◆ Instructions to follow: Repeat each line, word for word, from the one containing "(325, 122) = (420, 254): purple" through the last line of the entries, and include no other output.
☆ ☆ ☆
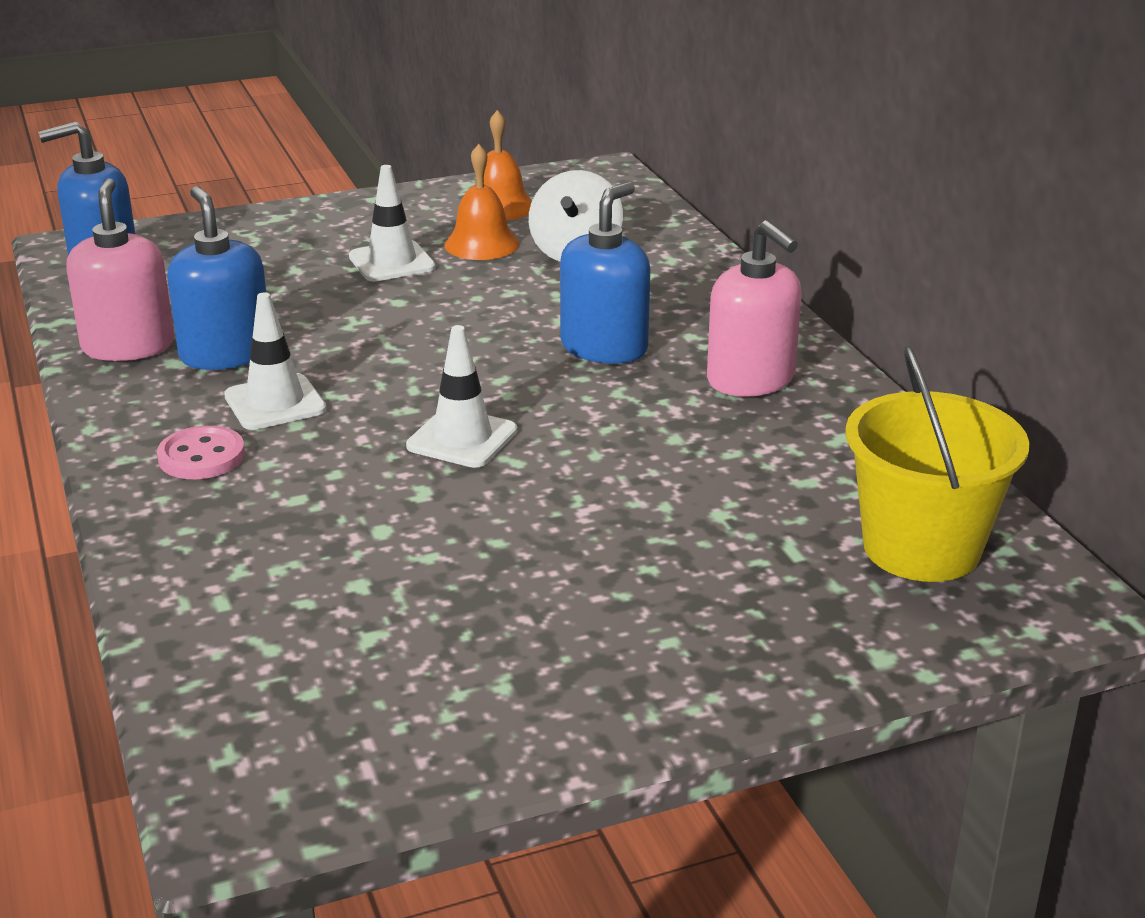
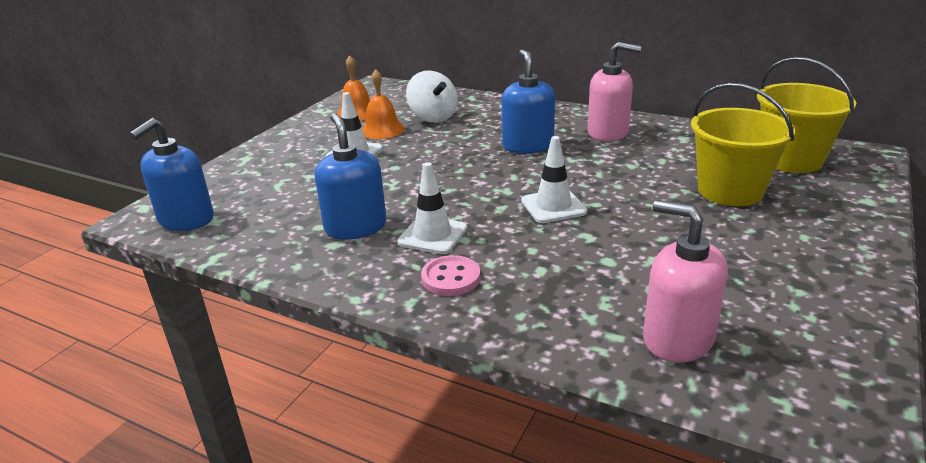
camera: 40 degrees left, 0 degrees up
(128, 346) = (288, 249): pink soap dispenser -> pink soap dispenser (677, 339)
(225, 354) = (355, 227): blue soap dispenser -> blue soap dispenser turned 45 degrees clockwise
(720, 538) = (730, 191): none -> yellow bucket

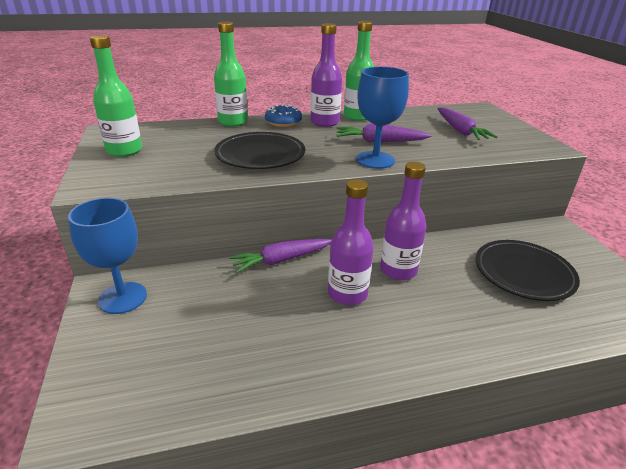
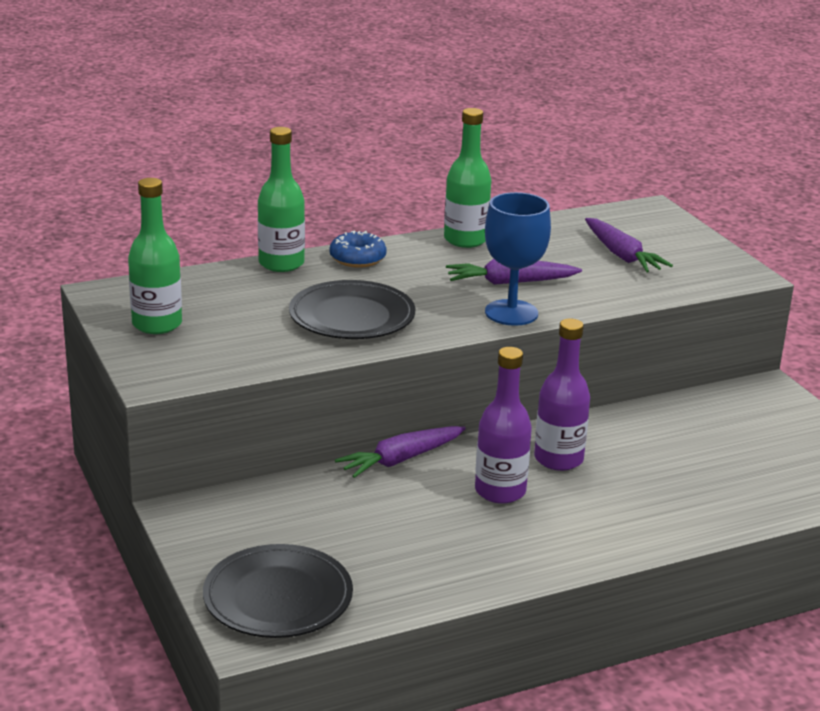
camera: 10 degrees left, 5 degrees down
(123, 298) = (217, 520): blue goblet -> none
(325, 122) = (420, 254): purple bottle -> none
(523, 273) = (719, 449): black plate -> black plate (278, 598)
☆ ☆ ☆
◆ Result for this task:
(325, 122) = (420, 254): purple bottle -> none
(523, 273) = (719, 449): black plate -> black plate (278, 598)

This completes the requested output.